HOW TO COMPLETE THIS TASK — Pictures stay out, but every line of the data is copied exactly.

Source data

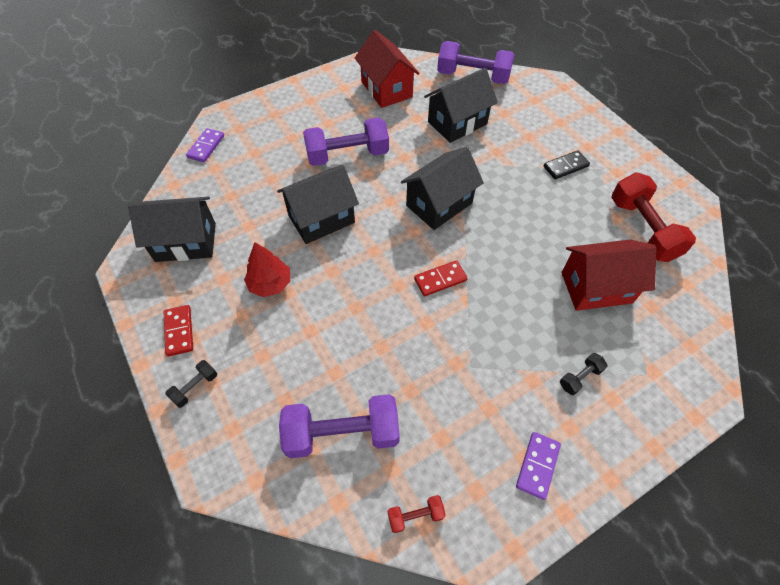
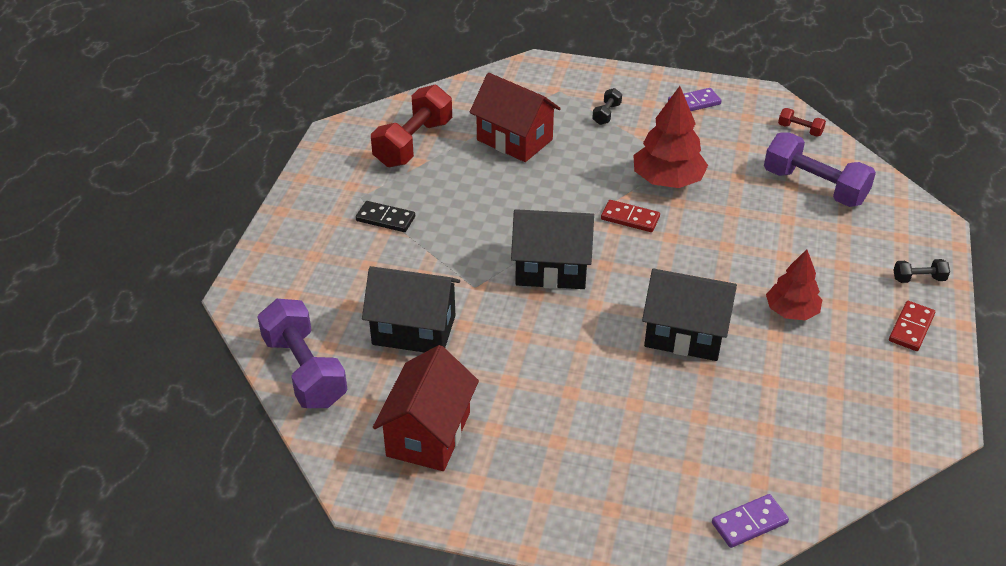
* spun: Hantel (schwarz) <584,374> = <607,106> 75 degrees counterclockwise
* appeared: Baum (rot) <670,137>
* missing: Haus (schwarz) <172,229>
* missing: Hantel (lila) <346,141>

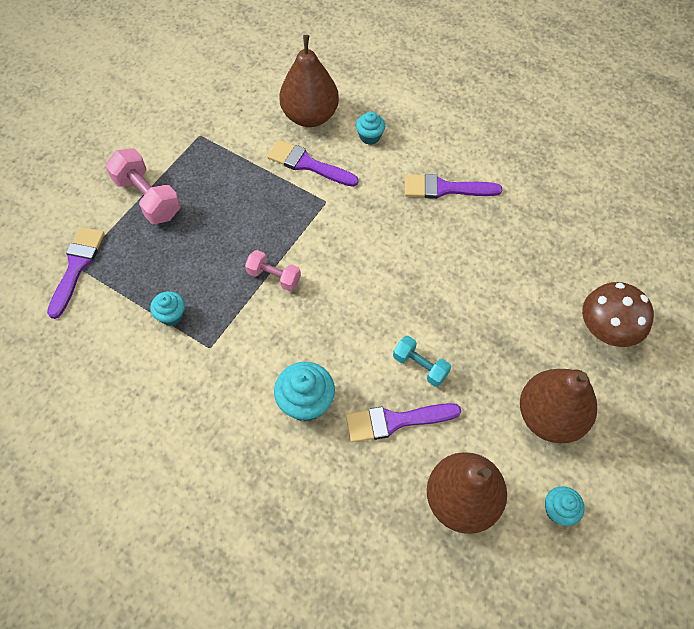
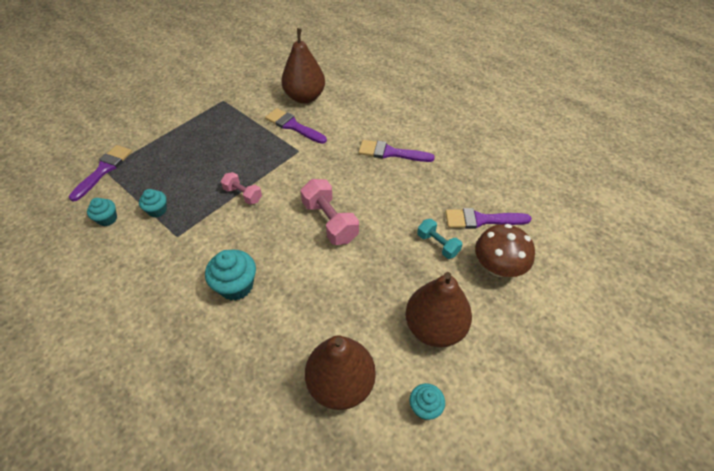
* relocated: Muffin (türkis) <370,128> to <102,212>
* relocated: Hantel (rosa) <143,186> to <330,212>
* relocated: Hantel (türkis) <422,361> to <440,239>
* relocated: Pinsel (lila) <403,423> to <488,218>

SOLUTION TO THIS TASK —
* spun: Hantel (schwarz) <584,374> = <607,106> 75 degrees counterclockwise
* appeared: Baum (rot) <670,137>
* missing: Haus (schwarz) <172,229>
* missing: Hantel (lila) <346,141>

* relocated: Muffin (türkis) <370,128> to <102,212>
* relocated: Hantel (rosa) <143,186> to <330,212>
* relocated: Hantel (türkis) <422,361> to <440,239>
* relocated: Pinsel (lila) <403,423> to <488,218>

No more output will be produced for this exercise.